RECORDS:
********
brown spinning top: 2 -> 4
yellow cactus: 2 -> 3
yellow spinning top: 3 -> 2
********
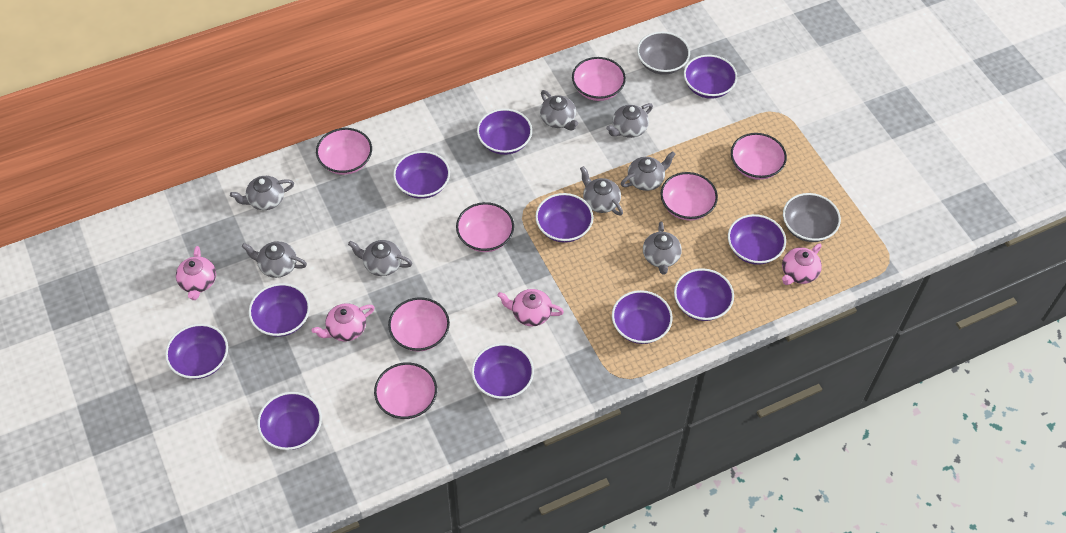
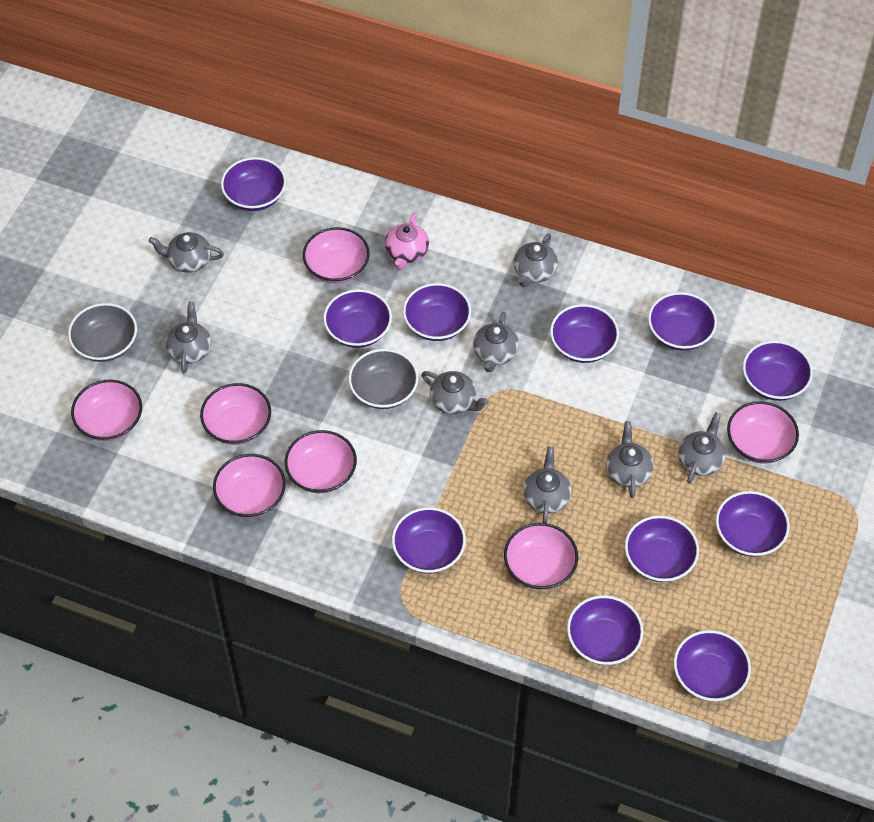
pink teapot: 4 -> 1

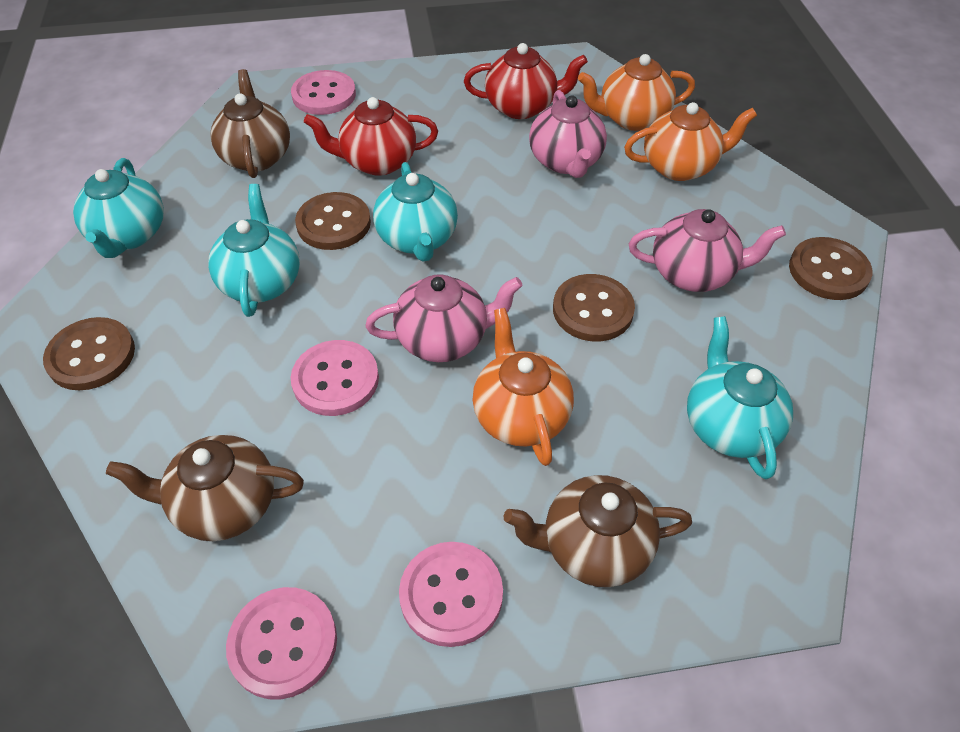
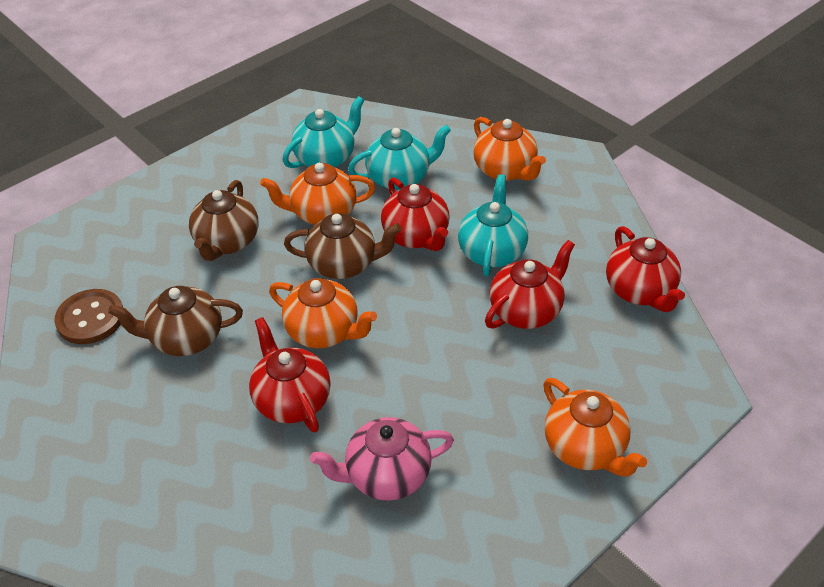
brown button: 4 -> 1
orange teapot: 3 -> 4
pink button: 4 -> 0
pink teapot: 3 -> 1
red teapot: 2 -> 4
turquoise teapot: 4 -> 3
********
WORK REQUEST: Wherever the line holding "brown spinning top: 2 -> 4" falls in the entries above, copy exactly from it through the line holding "yellow spinning top: 3 -> 2", inclusive, and add nothing.

TASK RESPONSE:
brown spinning top: 2 -> 4
yellow cactus: 2 -> 3
yellow spinning top: 3 -> 2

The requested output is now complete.